__Available data__
"""

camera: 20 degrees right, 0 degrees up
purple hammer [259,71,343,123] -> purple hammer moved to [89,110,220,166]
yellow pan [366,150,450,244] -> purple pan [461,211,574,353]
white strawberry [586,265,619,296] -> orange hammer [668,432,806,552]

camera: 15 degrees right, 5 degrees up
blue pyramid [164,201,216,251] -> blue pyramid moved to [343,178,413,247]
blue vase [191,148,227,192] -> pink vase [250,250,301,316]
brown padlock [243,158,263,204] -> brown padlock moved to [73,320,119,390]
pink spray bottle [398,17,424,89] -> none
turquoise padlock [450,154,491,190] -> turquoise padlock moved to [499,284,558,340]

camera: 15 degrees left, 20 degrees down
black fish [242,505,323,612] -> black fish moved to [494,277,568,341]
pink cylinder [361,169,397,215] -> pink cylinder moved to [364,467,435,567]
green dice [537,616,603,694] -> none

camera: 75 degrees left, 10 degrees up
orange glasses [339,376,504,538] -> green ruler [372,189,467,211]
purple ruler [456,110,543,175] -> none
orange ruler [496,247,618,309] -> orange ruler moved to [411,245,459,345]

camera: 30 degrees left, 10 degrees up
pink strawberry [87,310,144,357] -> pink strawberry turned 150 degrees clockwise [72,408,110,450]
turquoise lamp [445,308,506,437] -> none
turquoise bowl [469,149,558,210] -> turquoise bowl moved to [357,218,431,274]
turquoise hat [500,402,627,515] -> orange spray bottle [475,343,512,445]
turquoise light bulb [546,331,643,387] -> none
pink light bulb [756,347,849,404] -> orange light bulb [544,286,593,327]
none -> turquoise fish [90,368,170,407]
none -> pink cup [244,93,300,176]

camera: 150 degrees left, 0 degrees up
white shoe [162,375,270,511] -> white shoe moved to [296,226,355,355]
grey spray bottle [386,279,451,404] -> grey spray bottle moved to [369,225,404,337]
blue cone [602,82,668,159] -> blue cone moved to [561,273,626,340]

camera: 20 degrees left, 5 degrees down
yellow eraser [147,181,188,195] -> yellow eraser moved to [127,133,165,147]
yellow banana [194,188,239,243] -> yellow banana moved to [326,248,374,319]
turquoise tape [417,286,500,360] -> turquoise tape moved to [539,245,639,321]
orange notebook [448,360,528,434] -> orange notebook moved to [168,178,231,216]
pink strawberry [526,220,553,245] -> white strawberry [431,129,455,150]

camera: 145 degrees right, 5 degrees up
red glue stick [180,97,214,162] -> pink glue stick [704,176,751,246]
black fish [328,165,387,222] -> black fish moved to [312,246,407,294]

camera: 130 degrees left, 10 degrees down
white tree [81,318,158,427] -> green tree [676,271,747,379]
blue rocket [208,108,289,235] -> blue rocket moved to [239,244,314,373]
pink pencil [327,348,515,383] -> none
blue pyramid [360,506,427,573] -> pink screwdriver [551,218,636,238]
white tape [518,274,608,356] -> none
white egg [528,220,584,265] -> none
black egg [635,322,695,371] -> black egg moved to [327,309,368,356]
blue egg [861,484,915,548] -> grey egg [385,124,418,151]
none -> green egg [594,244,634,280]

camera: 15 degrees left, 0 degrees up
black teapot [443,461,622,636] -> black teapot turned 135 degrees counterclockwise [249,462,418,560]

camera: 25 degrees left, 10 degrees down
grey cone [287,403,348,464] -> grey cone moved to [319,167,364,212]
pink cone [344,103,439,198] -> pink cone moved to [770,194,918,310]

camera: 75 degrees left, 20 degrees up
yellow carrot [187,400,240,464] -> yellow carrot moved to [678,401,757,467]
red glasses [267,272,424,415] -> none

"""

__Assigned task__
The data above should be returned in full, exactly as written.

__Response__
camera: 20 degrees right, 0 degrees up
purple hammer [259,71,343,123] -> purple hammer moved to [89,110,220,166]
yellow pan [366,150,450,244] -> purple pan [461,211,574,353]
white strawberry [586,265,619,296] -> orange hammer [668,432,806,552]

camera: 15 degrees right, 5 degrees up
blue pyramid [164,201,216,251] -> blue pyramid moved to [343,178,413,247]
blue vase [191,148,227,192] -> pink vase [250,250,301,316]
brown padlock [243,158,263,204] -> brown padlock moved to [73,320,119,390]
pink spray bottle [398,17,424,89] -> none
turquoise padlock [450,154,491,190] -> turquoise padlock moved to [499,284,558,340]

camera: 15 degrees left, 20 degrees down
black fish [242,505,323,612] -> black fish moved to [494,277,568,341]
pink cylinder [361,169,397,215] -> pink cylinder moved to [364,467,435,567]
green dice [537,616,603,694] -> none

camera: 75 degrees left, 10 degrees up
orange glasses [339,376,504,538] -> green ruler [372,189,467,211]
purple ruler [456,110,543,175] -> none
orange ruler [496,247,618,309] -> orange ruler moved to [411,245,459,345]

camera: 30 degrees left, 10 degrees up
pink strawberry [87,310,144,357] -> pink strawberry turned 150 degrees clockwise [72,408,110,450]
turquoise lamp [445,308,506,437] -> none
turquoise bowl [469,149,558,210] -> turquoise bowl moved to [357,218,431,274]
turquoise hat [500,402,627,515] -> orange spray bottle [475,343,512,445]
turquoise light bulb [546,331,643,387] -> none
pink light bulb [756,347,849,404] -> orange light bulb [544,286,593,327]
none -> turquoise fish [90,368,170,407]
none -> pink cup [244,93,300,176]

camera: 150 degrees left, 0 degrees up
white shoe [162,375,270,511] -> white shoe moved to [296,226,355,355]
grey spray bottle [386,279,451,404] -> grey spray bottle moved to [369,225,404,337]
blue cone [602,82,668,159] -> blue cone moved to [561,273,626,340]

camera: 20 degrees left, 5 degrees down
yellow eraser [147,181,188,195] -> yellow eraser moved to [127,133,165,147]
yellow banana [194,188,239,243] -> yellow banana moved to [326,248,374,319]
turquoise tape [417,286,500,360] -> turquoise tape moved to [539,245,639,321]
orange notebook [448,360,528,434] -> orange notebook moved to [168,178,231,216]
pink strawberry [526,220,553,245] -> white strawberry [431,129,455,150]

camera: 145 degrees right, 5 degrees up
red glue stick [180,97,214,162] -> pink glue stick [704,176,751,246]
black fish [328,165,387,222] -> black fish moved to [312,246,407,294]

camera: 130 degrees left, 10 degrees down
white tree [81,318,158,427] -> green tree [676,271,747,379]
blue rocket [208,108,289,235] -> blue rocket moved to [239,244,314,373]
pink pencil [327,348,515,383] -> none
blue pyramid [360,506,427,573] -> pink screwdriver [551,218,636,238]
white tape [518,274,608,356] -> none
white egg [528,220,584,265] -> none
black egg [635,322,695,371] -> black egg moved to [327,309,368,356]
blue egg [861,484,915,548] -> grey egg [385,124,418,151]
none -> green egg [594,244,634,280]

camera: 15 degrees left, 0 degrees up
black teapot [443,461,622,636] -> black teapot turned 135 degrees counterclockwise [249,462,418,560]

camera: 25 degrees left, 10 degrees down
grey cone [287,403,348,464] -> grey cone moved to [319,167,364,212]
pink cone [344,103,439,198] -> pink cone moved to [770,194,918,310]

camera: 75 degrees left, 20 degrees up
yellow carrot [187,400,240,464] -> yellow carrot moved to [678,401,757,467]
red glasses [267,272,424,415] -> none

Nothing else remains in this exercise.